◆ **Problem to solve**
Reproduce all entries word for word.

◆ **Dataset content**
>>>>>
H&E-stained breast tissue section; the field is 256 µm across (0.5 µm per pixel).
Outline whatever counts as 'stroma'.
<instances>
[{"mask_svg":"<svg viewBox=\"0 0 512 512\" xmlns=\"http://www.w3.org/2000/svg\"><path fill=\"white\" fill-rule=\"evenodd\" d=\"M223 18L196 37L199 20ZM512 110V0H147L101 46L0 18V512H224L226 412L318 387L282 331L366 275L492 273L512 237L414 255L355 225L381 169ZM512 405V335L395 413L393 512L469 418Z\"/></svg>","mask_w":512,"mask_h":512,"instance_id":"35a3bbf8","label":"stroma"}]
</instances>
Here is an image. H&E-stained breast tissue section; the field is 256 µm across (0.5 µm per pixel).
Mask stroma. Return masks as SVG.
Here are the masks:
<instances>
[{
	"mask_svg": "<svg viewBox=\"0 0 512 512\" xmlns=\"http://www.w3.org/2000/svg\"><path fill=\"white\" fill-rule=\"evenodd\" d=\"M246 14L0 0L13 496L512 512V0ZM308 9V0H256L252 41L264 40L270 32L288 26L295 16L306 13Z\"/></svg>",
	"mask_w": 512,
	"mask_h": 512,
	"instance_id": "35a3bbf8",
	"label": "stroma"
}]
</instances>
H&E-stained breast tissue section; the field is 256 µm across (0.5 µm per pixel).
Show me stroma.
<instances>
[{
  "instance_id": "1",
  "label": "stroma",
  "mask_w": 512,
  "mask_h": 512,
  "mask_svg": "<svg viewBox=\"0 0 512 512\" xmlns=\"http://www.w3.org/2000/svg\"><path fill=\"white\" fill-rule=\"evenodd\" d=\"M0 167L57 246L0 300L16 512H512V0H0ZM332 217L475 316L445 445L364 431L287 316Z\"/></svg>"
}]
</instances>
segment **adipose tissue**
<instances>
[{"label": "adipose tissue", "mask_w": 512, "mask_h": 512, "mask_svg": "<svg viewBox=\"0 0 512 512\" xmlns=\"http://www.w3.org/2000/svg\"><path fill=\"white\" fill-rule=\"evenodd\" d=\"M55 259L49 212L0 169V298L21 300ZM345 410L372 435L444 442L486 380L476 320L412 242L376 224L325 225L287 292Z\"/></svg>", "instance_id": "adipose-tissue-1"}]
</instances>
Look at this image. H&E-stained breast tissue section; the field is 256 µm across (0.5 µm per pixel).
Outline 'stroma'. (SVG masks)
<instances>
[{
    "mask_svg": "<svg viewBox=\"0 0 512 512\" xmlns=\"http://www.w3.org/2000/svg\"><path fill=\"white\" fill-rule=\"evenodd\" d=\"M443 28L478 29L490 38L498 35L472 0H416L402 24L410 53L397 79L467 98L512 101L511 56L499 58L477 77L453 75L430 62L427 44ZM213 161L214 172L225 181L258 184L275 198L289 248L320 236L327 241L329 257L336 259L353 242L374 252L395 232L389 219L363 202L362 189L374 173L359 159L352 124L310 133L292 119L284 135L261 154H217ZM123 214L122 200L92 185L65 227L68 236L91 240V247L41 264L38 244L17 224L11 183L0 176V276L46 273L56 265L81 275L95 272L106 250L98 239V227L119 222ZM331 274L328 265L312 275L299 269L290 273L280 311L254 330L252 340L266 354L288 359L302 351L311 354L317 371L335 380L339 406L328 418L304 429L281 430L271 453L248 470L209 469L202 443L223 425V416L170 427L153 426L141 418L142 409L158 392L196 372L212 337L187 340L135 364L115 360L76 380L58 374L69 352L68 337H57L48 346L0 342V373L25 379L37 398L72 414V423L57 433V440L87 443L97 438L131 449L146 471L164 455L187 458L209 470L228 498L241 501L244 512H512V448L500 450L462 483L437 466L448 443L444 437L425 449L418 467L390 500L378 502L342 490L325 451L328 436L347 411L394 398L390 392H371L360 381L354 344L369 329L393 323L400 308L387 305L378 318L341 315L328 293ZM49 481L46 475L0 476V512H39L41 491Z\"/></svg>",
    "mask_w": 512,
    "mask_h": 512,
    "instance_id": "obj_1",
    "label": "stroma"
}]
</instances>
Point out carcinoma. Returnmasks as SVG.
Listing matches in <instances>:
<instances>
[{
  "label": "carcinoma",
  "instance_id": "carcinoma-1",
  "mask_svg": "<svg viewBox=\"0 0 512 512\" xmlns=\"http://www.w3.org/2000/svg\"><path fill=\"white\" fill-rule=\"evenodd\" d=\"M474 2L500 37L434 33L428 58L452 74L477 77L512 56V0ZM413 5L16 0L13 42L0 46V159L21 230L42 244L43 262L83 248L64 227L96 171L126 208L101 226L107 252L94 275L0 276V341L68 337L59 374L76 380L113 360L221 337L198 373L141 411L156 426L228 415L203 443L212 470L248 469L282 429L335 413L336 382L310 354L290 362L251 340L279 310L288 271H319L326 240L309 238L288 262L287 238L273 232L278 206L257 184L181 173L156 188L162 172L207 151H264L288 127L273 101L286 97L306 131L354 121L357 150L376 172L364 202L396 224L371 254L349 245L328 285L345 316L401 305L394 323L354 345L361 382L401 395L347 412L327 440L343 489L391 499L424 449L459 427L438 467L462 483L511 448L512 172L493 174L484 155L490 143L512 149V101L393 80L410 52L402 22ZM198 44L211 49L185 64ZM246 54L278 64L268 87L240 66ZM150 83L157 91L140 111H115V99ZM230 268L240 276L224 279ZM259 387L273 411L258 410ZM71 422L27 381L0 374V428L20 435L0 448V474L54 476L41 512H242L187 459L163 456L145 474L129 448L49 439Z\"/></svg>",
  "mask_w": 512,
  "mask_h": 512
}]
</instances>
<<<<<
◆ **Answer**
H&E-stained breast tissue section; the field is 256 µm across (0.5 µm per pixel).
Outline whatever counts as 'stroma'.
<instances>
[{"mask_svg":"<svg viewBox=\"0 0 512 512\" xmlns=\"http://www.w3.org/2000/svg\"><path fill=\"white\" fill-rule=\"evenodd\" d=\"M223 18L196 37L199 20ZM512 110V0H147L101 46L0 18V512H224L226 412L318 387L282 331L366 275L492 273L512 237L414 255L355 225L381 169ZM512 405V335L395 413L393 512L469 418Z\"/></svg>","mask_w":512,"mask_h":512,"instance_id":"35a3bbf8","label":"stroma"}]
</instances>
Here is an image. H&E-stained breast tissue section; the field is 256 µm across (0.5 µm per pixel).
Mask stroma. Return masks as SVG.
Here are the masks:
<instances>
[{
	"mask_svg": "<svg viewBox=\"0 0 512 512\" xmlns=\"http://www.w3.org/2000/svg\"><path fill=\"white\" fill-rule=\"evenodd\" d=\"M246 14L0 0L13 496L512 512V0ZM308 9V0H256L252 41L264 40L270 32L288 26L295 16L306 13Z\"/></svg>",
	"mask_w": 512,
	"mask_h": 512,
	"instance_id": "35a3bbf8",
	"label": "stroma"
}]
</instances>
H&E-stained breast tissue section; the field is 256 µm across (0.5 µm per pixel).
Show me stroma.
<instances>
[{
  "instance_id": "1",
  "label": "stroma",
  "mask_w": 512,
  "mask_h": 512,
  "mask_svg": "<svg viewBox=\"0 0 512 512\" xmlns=\"http://www.w3.org/2000/svg\"><path fill=\"white\" fill-rule=\"evenodd\" d=\"M0 167L57 246L0 300L16 512H512V0H0ZM332 217L475 316L445 445L364 431L287 316Z\"/></svg>"
}]
</instances>
segment **adipose tissue**
<instances>
[{"label": "adipose tissue", "mask_w": 512, "mask_h": 512, "mask_svg": "<svg viewBox=\"0 0 512 512\" xmlns=\"http://www.w3.org/2000/svg\"><path fill=\"white\" fill-rule=\"evenodd\" d=\"M55 259L49 212L0 169V298L21 300ZM345 410L372 435L444 442L486 380L476 320L412 242L376 224L325 225L287 292Z\"/></svg>", "instance_id": "adipose-tissue-1"}]
</instances>
Look at this image. H&E-stained breast tissue section; the field is 256 µm across (0.5 µm per pixel).
Outline 'stroma'. (SVG masks)
<instances>
[{
    "mask_svg": "<svg viewBox=\"0 0 512 512\" xmlns=\"http://www.w3.org/2000/svg\"><path fill=\"white\" fill-rule=\"evenodd\" d=\"M443 28L478 29L490 38L498 35L472 0H416L402 24L410 53L397 79L467 98L512 101L511 56L499 58L477 77L453 75L430 62L427 44ZM213 161L214 172L225 181L258 184L275 198L289 248L320 236L327 241L329 257L336 259L353 242L374 252L395 232L389 219L363 202L362 189L374 173L359 159L352 124L310 133L292 119L284 135L261 154H217ZM123 214L122 200L92 185L65 227L68 236L91 240V247L41 264L38 244L17 224L11 183L0 176V276L46 273L56 265L81 275L95 272L106 250L98 239V227L119 222ZM331 274L328 265L312 275L299 269L290 273L280 311L254 330L252 340L266 354L288 359L302 351L311 354L317 371L335 380L339 406L328 418L304 429L281 430L271 453L248 470L209 469L202 443L223 425V416L170 427L153 426L141 418L142 409L158 392L196 372L212 337L187 340L135 364L115 360L76 380L58 374L69 352L68 337H57L48 346L0 342V373L25 379L37 398L72 414V423L57 433V440L87 443L97 438L131 449L146 471L164 455L187 458L209 470L228 498L241 501L244 512H512V448L500 450L462 483L437 466L448 443L444 437L425 449L418 467L390 500L378 502L342 490L325 451L328 436L347 411L394 398L390 392H371L360 381L354 344L369 329L393 323L400 308L387 305L378 318L341 315L328 293ZM49 481L46 475L0 476V512H39L41 491Z\"/></svg>",
    "mask_w": 512,
    "mask_h": 512,
    "instance_id": "obj_1",
    "label": "stroma"
}]
</instances>
Point out carcinoma. Returnmasks as SVG.
Listing matches in <instances>:
<instances>
[{
  "label": "carcinoma",
  "instance_id": "carcinoma-1",
  "mask_svg": "<svg viewBox=\"0 0 512 512\" xmlns=\"http://www.w3.org/2000/svg\"><path fill=\"white\" fill-rule=\"evenodd\" d=\"M474 2L500 37L434 33L428 58L452 74L477 77L512 56V0ZM413 5L16 0L13 42L0 46V159L21 230L42 244L43 262L83 248L64 227L96 171L126 208L101 226L107 252L94 275L0 276V341L68 337L59 374L76 380L113 360L221 337L198 373L141 411L156 426L228 415L203 443L212 470L248 469L282 429L335 413L336 382L310 354L290 362L251 340L279 310L288 271H319L326 240L309 238L288 262L287 238L273 232L278 206L257 184L181 173L156 188L162 172L207 151H264L288 127L273 101L286 97L306 131L354 121L357 150L376 172L364 202L396 224L371 254L349 245L328 285L345 316L401 305L394 323L354 345L361 382L401 395L347 412L327 440L343 489L391 499L424 449L459 427L438 467L462 483L511 448L512 172L493 174L484 155L490 143L512 149V101L393 80L410 52L402 22ZM198 44L211 49L185 64ZM246 54L278 64L268 87L240 66ZM150 83L157 91L140 111H115V99ZM230 268L240 276L224 279ZM259 387L273 411L258 410ZM71 422L27 381L0 374V428L20 435L0 448V474L54 476L41 512H242L187 459L163 456L145 474L129 448L49 439Z\"/></svg>",
  "mask_w": 512,
  "mask_h": 512
}]
</instances>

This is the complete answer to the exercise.